From the records below, please return each line that holds the word "green".

(Data records)
= = = = =

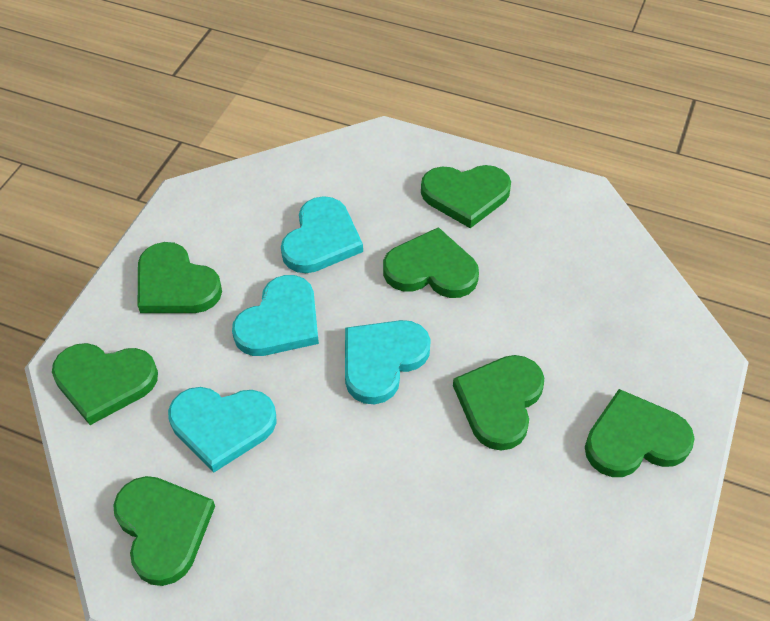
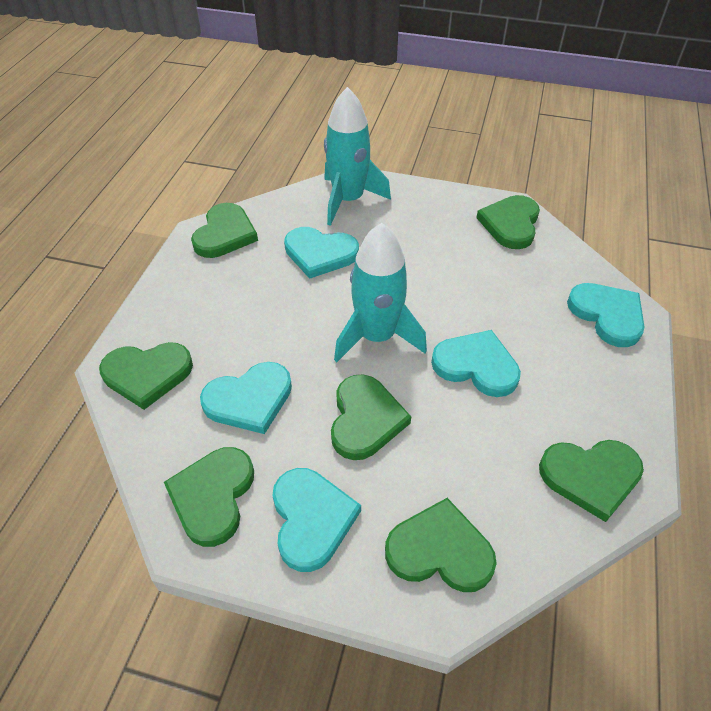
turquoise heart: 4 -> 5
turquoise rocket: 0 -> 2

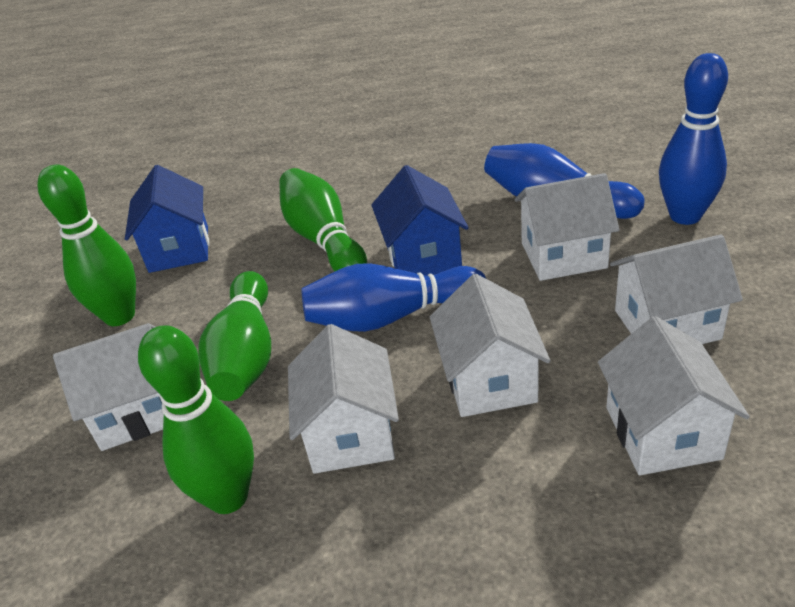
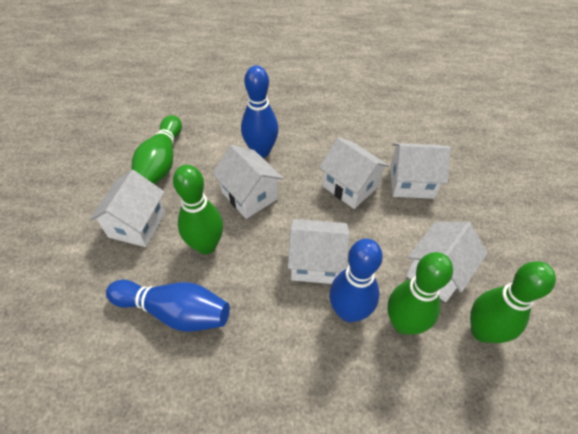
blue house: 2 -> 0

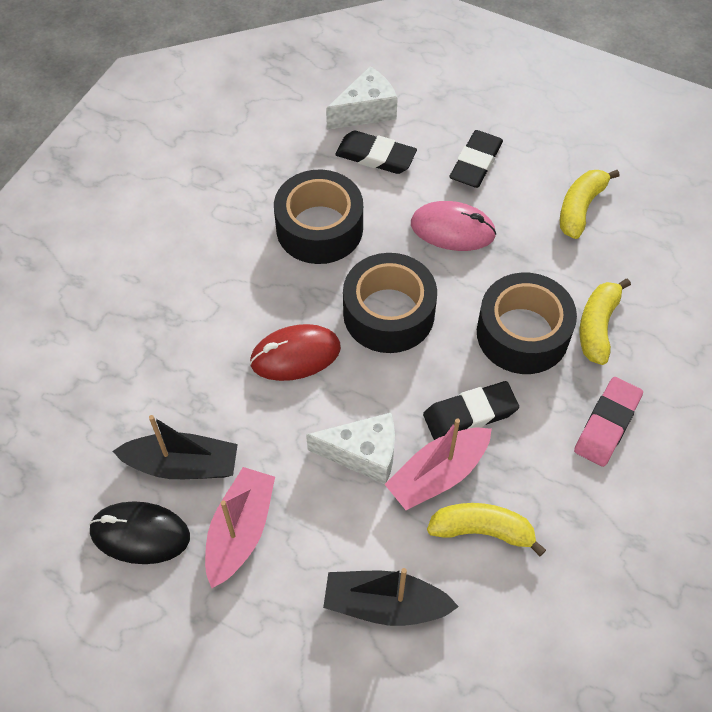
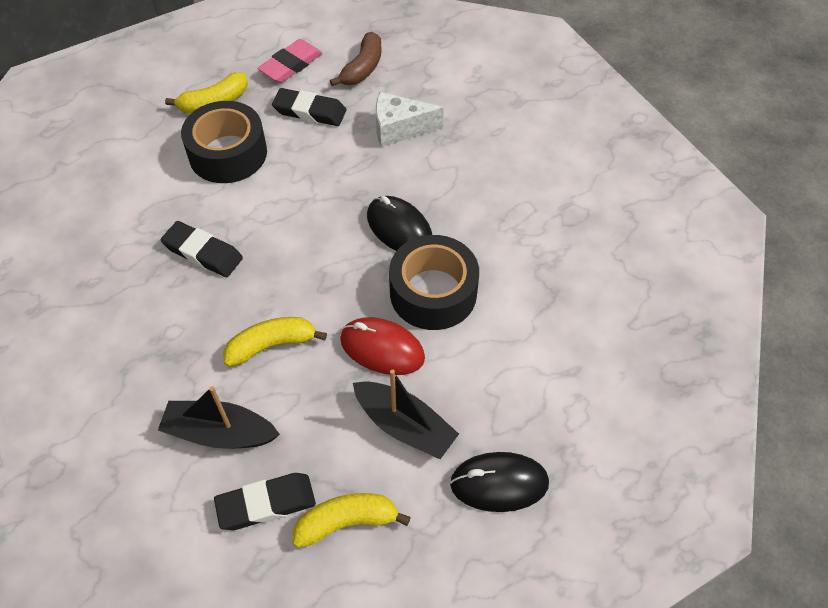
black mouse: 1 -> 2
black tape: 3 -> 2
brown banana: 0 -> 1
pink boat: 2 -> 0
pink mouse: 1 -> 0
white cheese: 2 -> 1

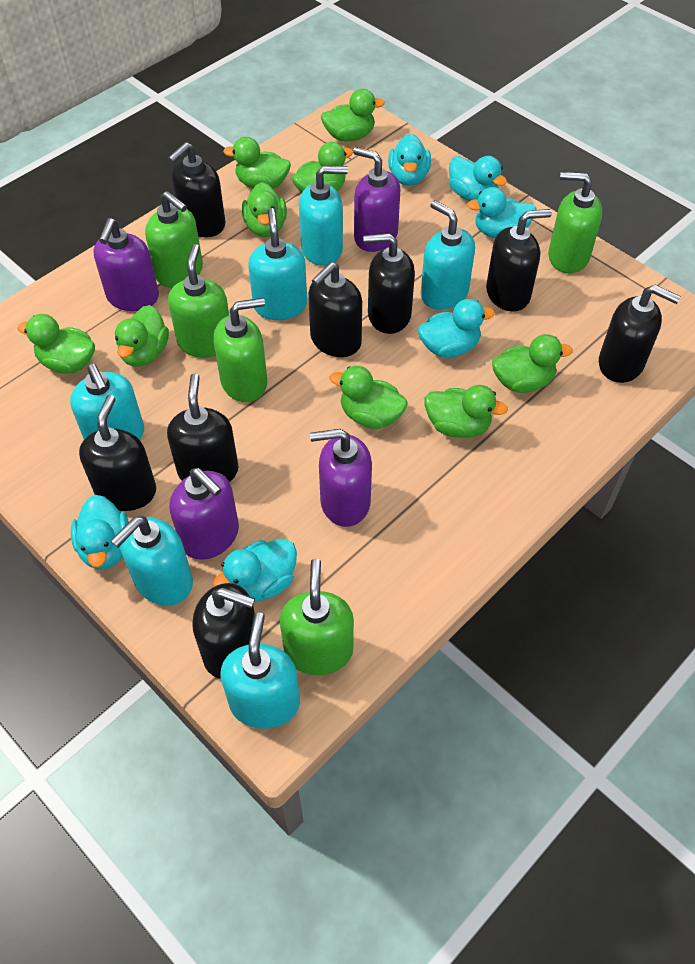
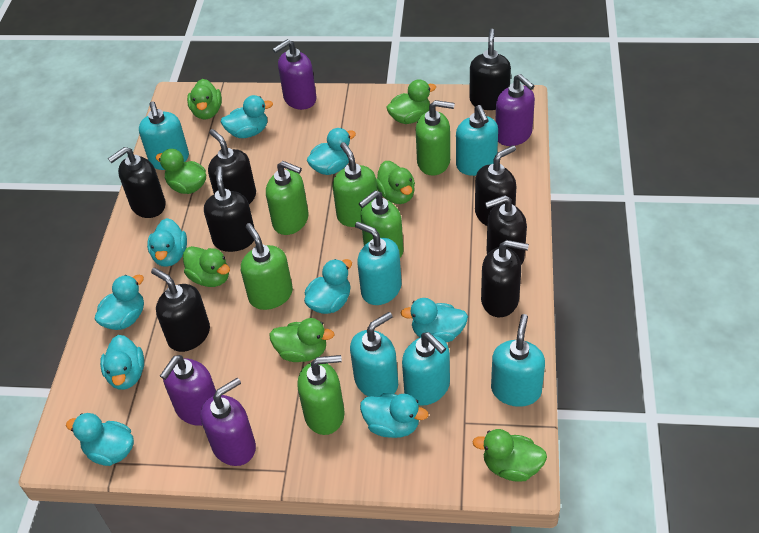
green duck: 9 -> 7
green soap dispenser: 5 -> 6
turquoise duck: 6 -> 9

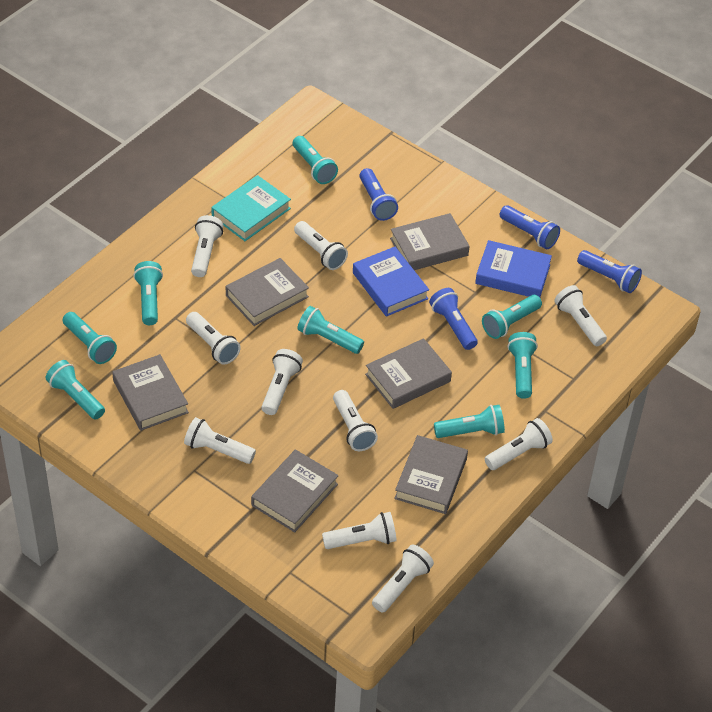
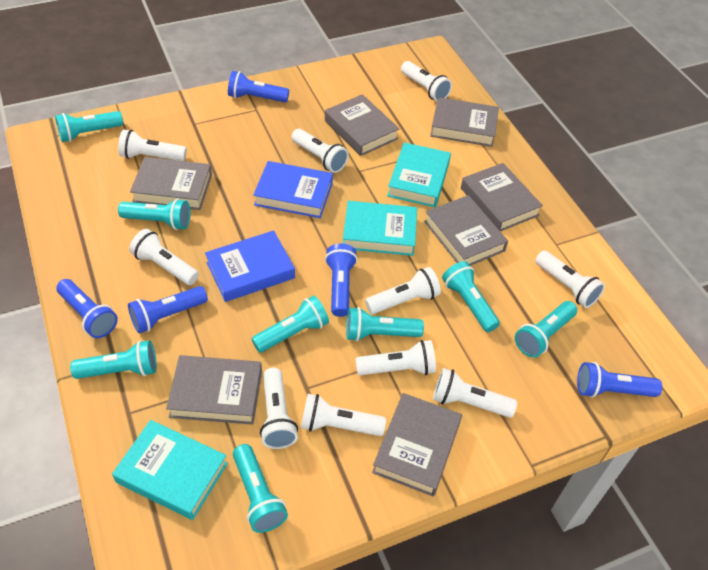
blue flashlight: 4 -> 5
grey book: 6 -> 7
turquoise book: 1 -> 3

= = = = =

_WRITTEN SOLUTION_.
green duck: 9 -> 7
green soap dispenser: 5 -> 6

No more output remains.